→ Edit tracking data:
Segment Open
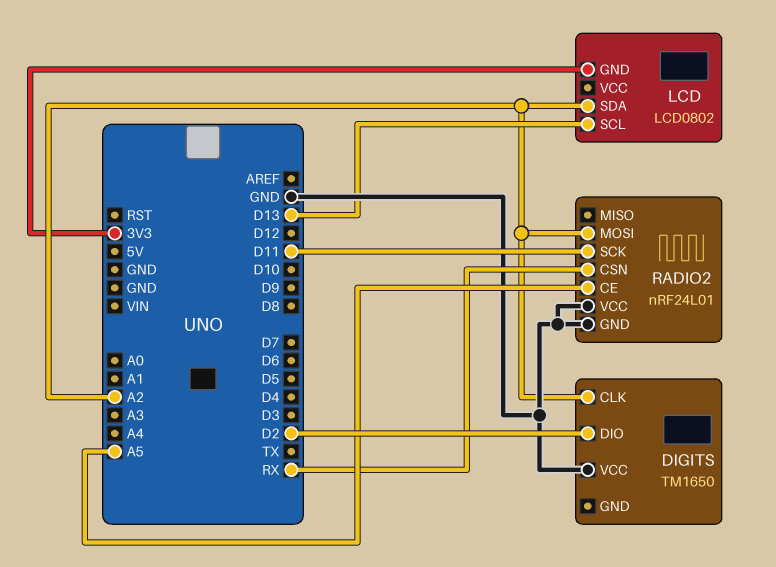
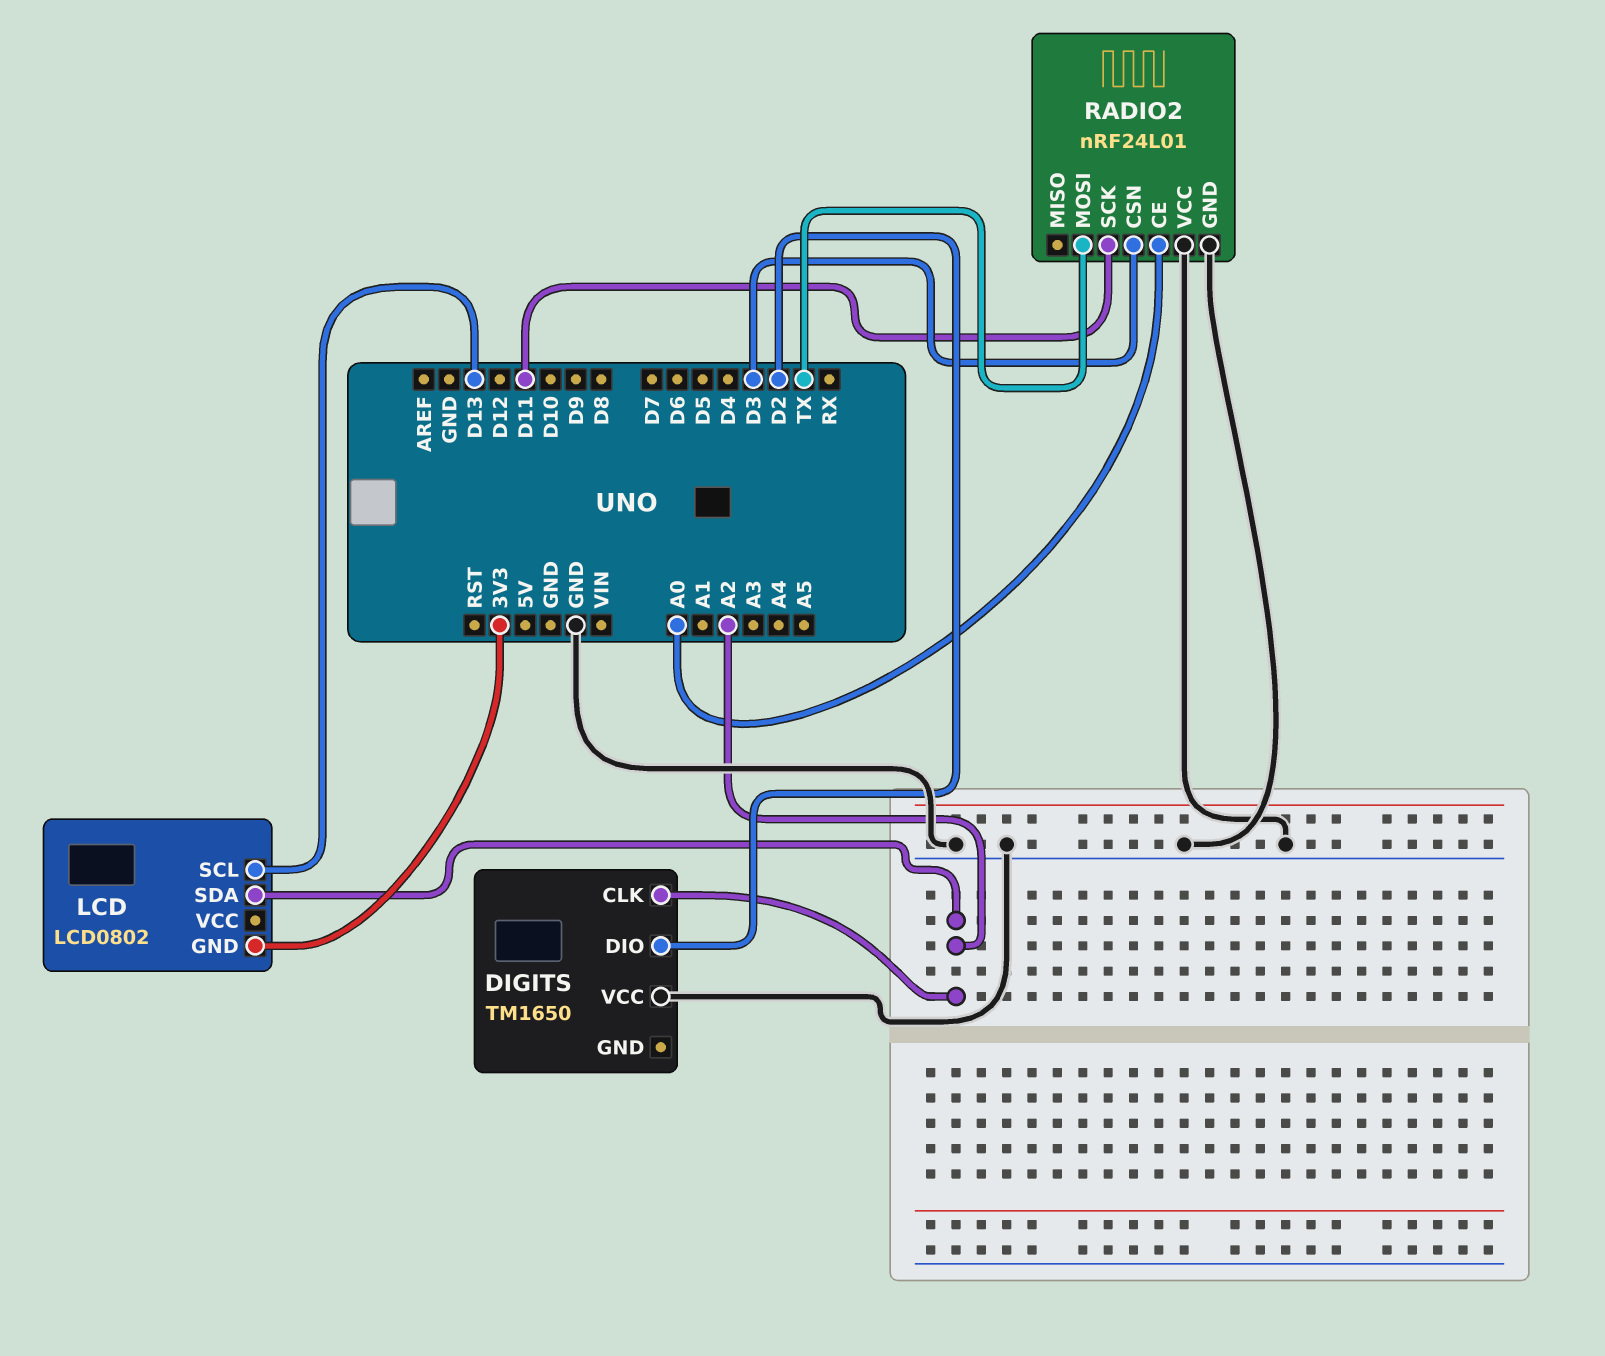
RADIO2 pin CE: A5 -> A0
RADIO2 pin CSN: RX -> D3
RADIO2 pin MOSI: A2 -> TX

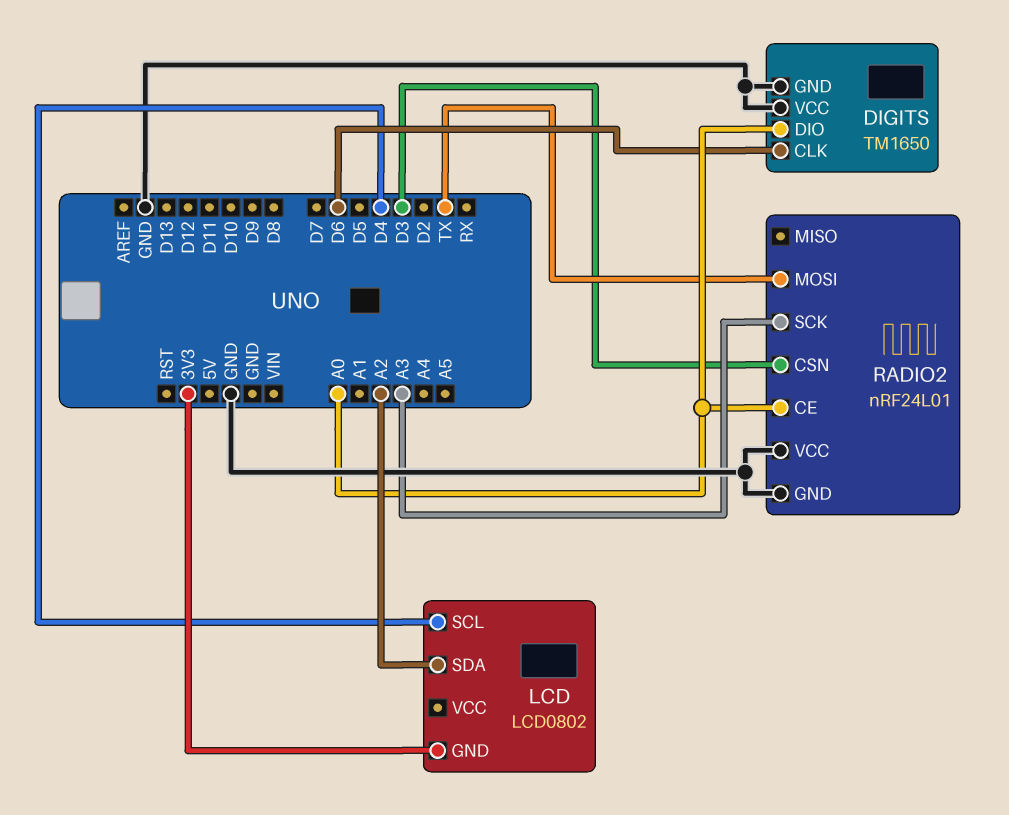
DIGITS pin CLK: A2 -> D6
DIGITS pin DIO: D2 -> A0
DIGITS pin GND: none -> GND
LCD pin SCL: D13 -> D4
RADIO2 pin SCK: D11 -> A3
Segment Closed
→ Problem description:
Output every record above word for word, omitting any pictures they contain.

→ The completed task:
RADIO2 pin CE: A5 -> A0
RADIO2 pin CSN: RX -> D3
RADIO2 pin MOSI: A2 -> TX

DIGITS pin CLK: A2 -> D6
DIGITS pin DIO: D2 -> A0
DIGITS pin GND: none -> GND
LCD pin SCL: D13 -> D4
RADIO2 pin SCK: D11 -> A3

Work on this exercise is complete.